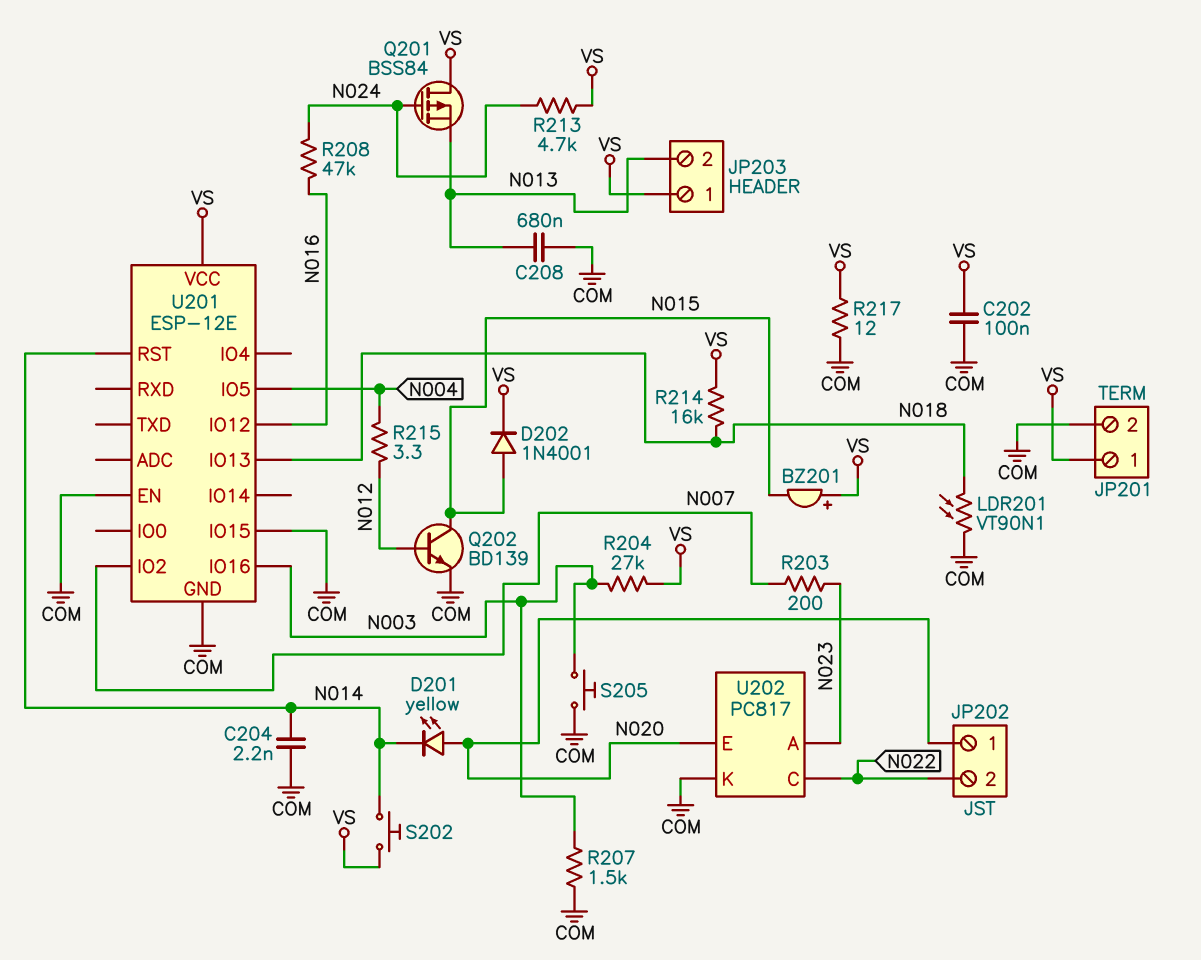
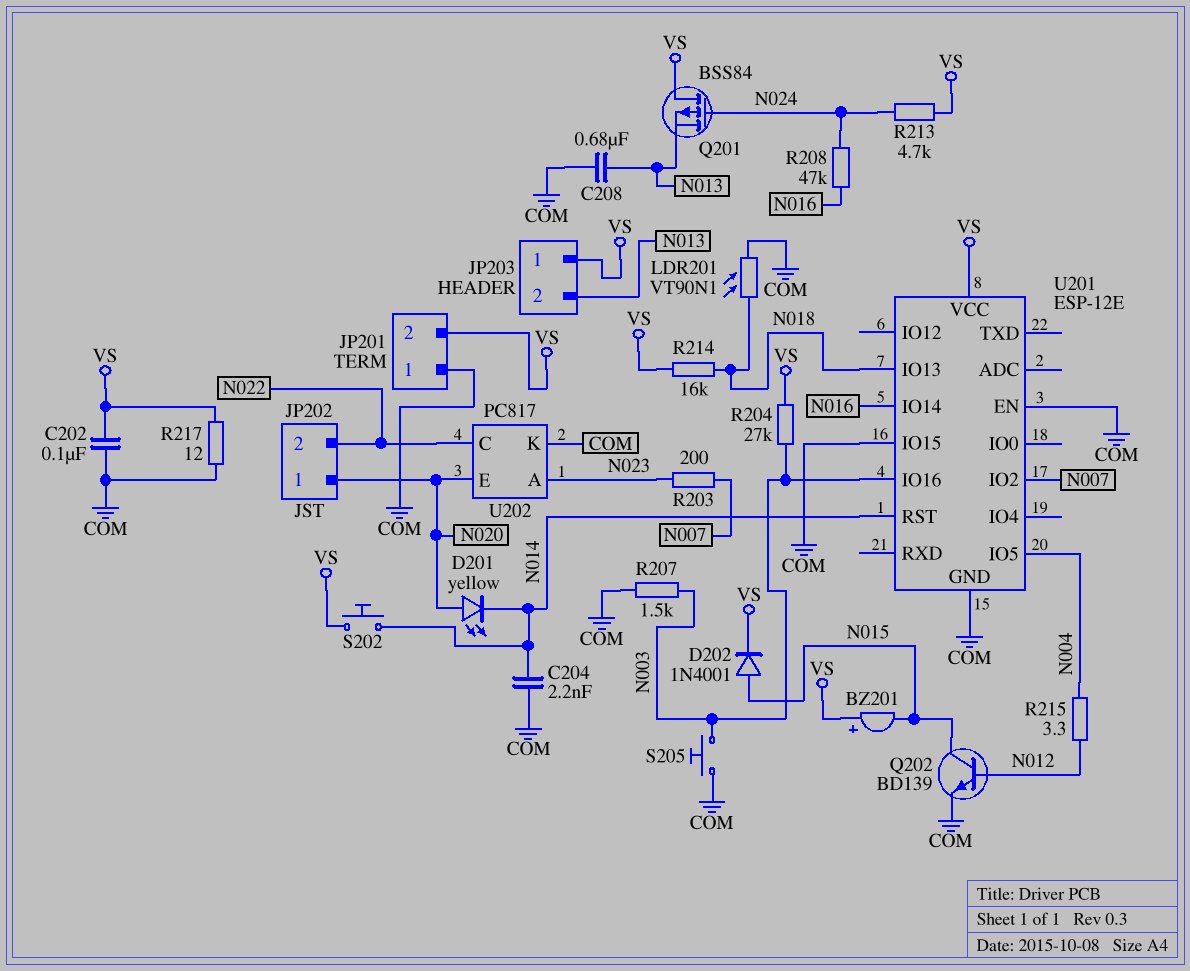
JP201 pin 1: VS -> COM
JP201 pin 2: COM -> VS
U201 pin IO12: N016 -> none
U201 pin IO14: none -> N016

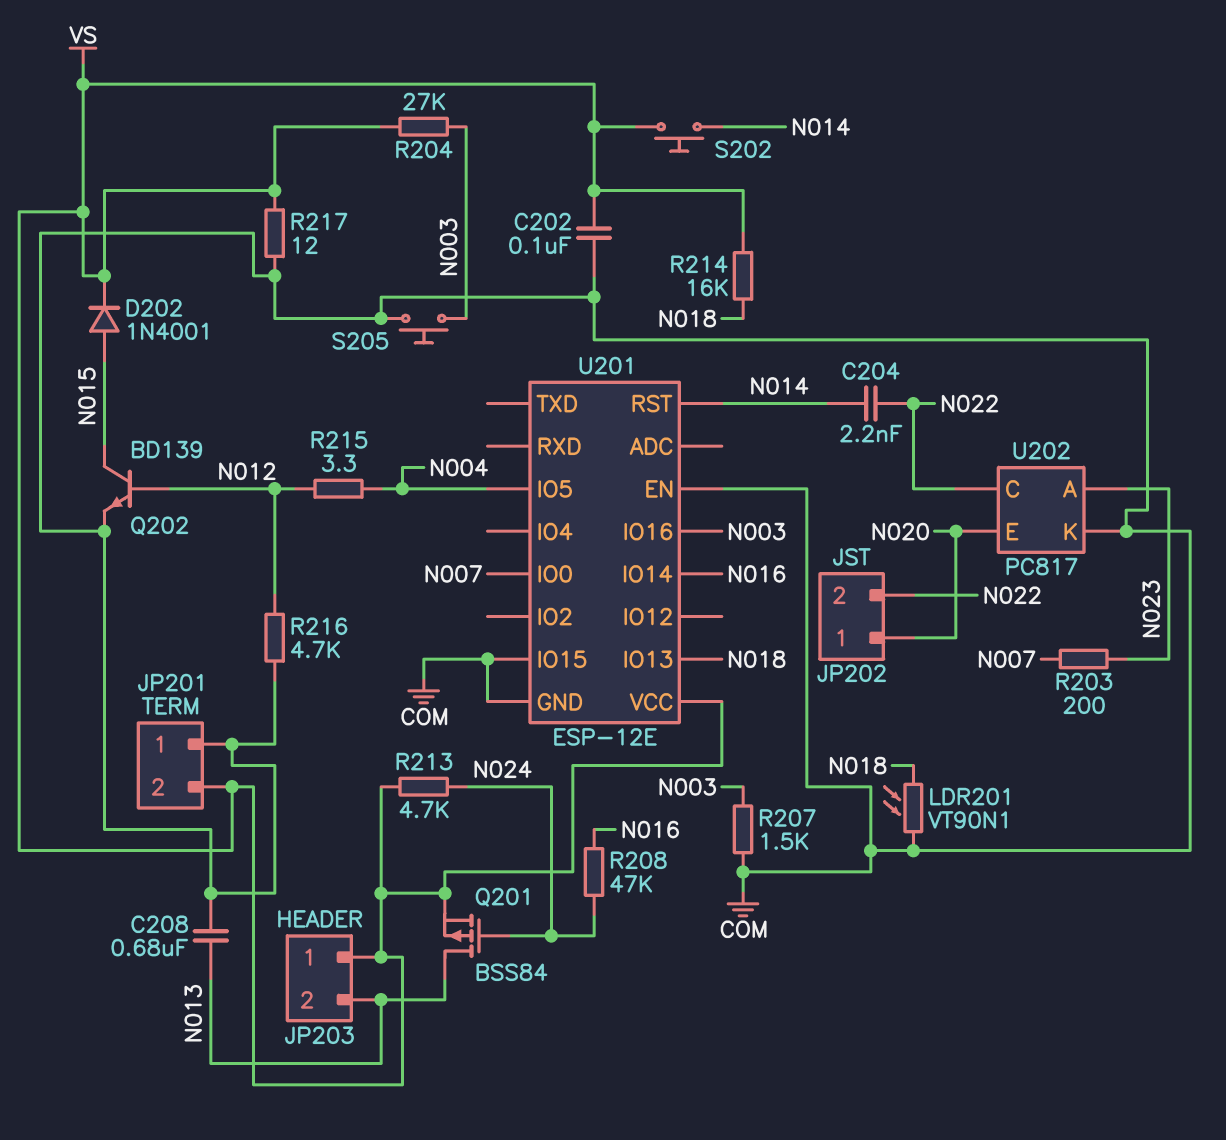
BZ201: buzzer (plus VS, minus N015) -> none
C204: 2.2nF (COM, N014) -> 2.2nF (N014, N022)
D201: LED yellow (A N020, K N014) -> none
Q201: PMOS BSS84 (G N024, D VS, S N013) -> PMOS BSS84 (G N024, D N013, S VS)
R216: none -> 4.7k (COM, N012)
U201 pin IO0: none -> N007
U201 pin IO2: N007 -> none

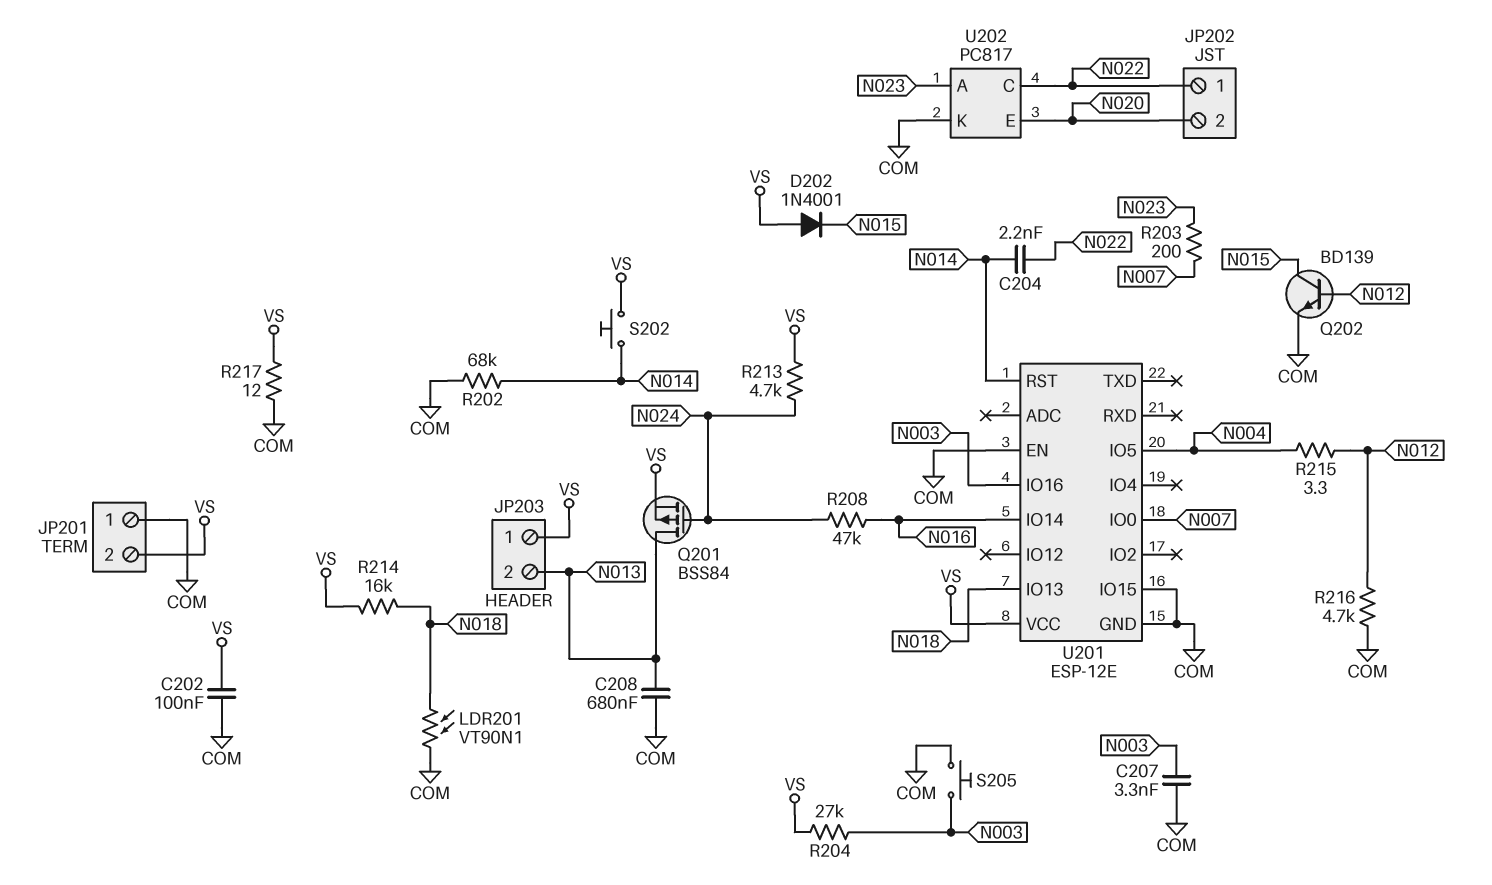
C207: none -> 3.3nF (COM, N003)
D202: diode 1N4001 (A N015, K VS) -> diode 1N4001 (A VS, K N015)
JP202 pin 1: N020 -> N022
JP202 pin 2: N022 -> N020
R202: none -> 68k (COM, N014)
R207: 1.5k (COM, N003) -> none

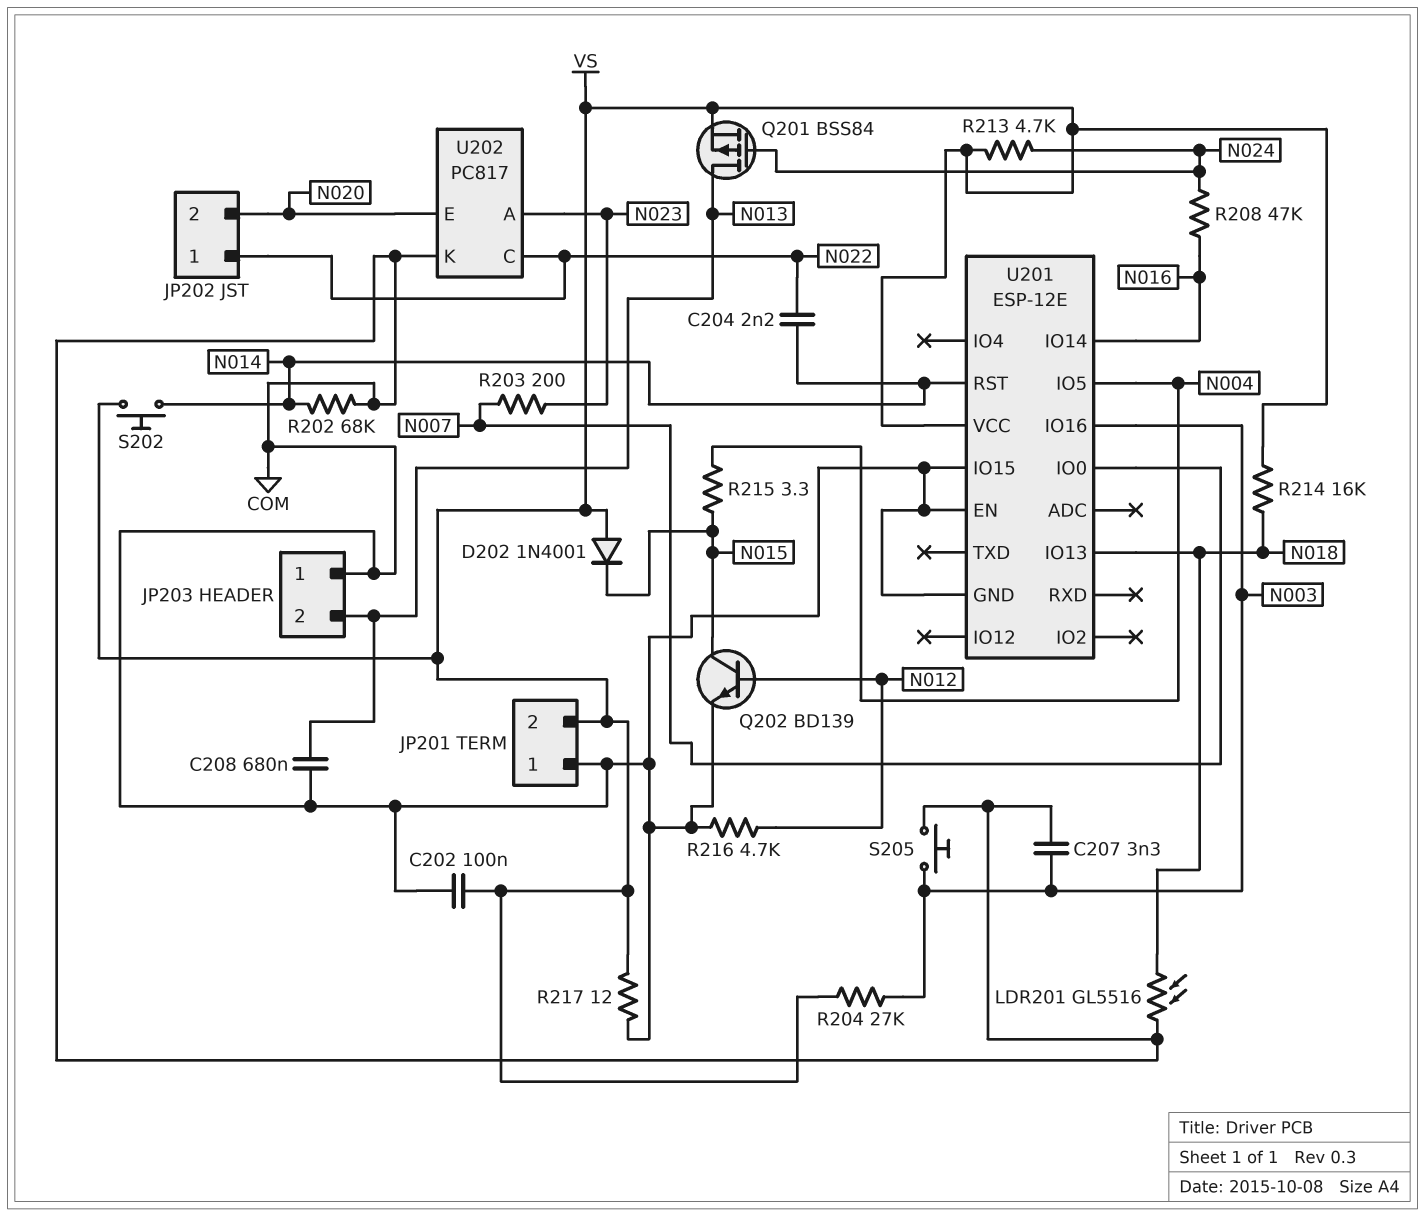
JP203 pin 1: VS -> COM
LDR201: VT90N1 (COM, N018) -> GL5516 (COM, N018)
R215: 3.3 (N004, N012) -> 3.3 (N004, N015)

WHAT TO WORK ON: Read the entries above and find each line holding the word "none". Copy it out.

OUTPUT OF THE EXERCISE:
U201 pin IO12: N016 -> none
U201 pin IO14: none -> N016
BZ201: buzzer (plus VS, minus N015) -> none
D201: LED yellow (A N020, K N014) -> none
R216: none -> 4.7k (COM, N012)
U201 pin IO0: none -> N007
U201 pin IO2: N007 -> none
C207: none -> 3.3nF (COM, N003)
R202: none -> 68k (COM, N014)
R207: 1.5k (COM, N003) -> none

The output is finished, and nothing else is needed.